» **Exercise details**
Search the listing below for the string "traffic", then copy every line it appears in.

» **Supplied records**

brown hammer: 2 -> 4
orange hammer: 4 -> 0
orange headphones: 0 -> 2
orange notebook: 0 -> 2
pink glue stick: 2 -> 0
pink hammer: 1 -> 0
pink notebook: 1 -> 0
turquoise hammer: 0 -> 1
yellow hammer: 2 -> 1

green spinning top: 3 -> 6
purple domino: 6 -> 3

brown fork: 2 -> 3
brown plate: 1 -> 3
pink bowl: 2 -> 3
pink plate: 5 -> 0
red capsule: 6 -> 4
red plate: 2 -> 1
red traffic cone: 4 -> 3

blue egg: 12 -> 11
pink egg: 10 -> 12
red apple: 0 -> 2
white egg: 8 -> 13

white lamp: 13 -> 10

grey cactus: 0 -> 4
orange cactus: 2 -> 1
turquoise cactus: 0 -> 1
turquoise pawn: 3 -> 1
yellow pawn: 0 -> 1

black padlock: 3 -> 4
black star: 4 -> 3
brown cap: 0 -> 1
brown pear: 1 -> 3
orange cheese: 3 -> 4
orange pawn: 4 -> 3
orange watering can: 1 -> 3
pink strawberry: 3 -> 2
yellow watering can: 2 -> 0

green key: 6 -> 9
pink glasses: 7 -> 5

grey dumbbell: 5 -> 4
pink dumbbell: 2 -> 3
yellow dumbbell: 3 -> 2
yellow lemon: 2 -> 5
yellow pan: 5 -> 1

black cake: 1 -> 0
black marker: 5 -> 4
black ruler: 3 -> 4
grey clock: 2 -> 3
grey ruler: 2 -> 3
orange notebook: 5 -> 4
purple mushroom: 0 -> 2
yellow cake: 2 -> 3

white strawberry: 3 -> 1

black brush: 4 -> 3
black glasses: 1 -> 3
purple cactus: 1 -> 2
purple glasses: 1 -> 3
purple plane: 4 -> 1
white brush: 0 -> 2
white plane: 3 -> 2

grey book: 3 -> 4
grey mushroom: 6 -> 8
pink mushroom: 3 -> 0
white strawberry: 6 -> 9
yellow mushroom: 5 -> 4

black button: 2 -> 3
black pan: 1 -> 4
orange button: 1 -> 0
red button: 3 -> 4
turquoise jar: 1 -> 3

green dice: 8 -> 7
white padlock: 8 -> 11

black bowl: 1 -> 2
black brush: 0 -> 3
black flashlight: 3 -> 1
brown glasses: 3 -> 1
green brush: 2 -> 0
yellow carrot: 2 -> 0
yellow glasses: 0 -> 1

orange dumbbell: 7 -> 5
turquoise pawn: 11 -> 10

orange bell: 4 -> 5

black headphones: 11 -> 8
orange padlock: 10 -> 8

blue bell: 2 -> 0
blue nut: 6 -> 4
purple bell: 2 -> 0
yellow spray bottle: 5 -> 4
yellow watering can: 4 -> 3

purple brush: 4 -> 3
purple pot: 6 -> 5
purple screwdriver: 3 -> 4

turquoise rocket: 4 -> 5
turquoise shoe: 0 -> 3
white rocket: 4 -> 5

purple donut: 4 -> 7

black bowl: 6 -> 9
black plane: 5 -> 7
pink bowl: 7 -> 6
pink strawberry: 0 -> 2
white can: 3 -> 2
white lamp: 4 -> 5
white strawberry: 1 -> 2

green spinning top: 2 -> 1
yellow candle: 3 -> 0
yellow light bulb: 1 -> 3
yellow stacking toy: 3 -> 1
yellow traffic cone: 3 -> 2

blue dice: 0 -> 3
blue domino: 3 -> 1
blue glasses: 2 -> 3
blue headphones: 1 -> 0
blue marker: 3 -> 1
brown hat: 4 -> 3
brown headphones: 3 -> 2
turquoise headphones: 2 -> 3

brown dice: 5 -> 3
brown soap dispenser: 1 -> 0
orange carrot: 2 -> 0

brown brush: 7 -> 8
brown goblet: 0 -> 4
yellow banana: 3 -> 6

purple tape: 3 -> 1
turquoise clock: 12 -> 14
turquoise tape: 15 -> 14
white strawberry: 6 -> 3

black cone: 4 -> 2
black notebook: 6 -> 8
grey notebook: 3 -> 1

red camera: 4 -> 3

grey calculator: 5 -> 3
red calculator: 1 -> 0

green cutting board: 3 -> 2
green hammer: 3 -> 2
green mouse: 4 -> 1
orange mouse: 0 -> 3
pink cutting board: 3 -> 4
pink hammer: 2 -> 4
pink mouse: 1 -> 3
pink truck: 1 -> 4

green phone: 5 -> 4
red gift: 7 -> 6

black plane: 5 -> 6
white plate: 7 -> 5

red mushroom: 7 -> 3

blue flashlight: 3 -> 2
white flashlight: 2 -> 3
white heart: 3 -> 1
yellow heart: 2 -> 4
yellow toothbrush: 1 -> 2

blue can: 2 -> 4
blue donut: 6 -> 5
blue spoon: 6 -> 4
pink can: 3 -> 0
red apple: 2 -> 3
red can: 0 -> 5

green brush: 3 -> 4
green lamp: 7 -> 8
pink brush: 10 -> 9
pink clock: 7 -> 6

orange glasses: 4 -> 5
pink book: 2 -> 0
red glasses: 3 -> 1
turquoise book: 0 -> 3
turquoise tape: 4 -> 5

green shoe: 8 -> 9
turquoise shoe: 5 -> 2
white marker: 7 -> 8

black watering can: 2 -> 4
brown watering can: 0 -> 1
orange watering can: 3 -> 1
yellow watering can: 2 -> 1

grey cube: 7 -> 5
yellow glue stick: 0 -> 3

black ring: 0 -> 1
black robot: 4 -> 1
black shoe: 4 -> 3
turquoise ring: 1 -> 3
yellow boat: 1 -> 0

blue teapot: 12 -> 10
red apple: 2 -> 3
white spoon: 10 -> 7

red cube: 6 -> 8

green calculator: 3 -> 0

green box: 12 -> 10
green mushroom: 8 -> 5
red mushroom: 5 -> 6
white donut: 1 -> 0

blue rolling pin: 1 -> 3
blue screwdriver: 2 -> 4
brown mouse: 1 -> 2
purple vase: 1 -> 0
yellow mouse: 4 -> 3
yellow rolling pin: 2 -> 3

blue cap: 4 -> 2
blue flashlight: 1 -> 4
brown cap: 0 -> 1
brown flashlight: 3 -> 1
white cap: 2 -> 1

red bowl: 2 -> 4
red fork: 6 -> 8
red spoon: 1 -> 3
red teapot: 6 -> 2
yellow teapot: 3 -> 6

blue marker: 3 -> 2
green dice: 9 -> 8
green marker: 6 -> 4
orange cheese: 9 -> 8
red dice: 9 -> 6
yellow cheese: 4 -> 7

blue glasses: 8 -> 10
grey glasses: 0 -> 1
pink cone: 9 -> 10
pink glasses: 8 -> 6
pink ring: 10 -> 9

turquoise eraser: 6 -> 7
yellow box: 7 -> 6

» **Task result**
red traffic cone: 4 -> 3
yellow traffic cone: 3 -> 2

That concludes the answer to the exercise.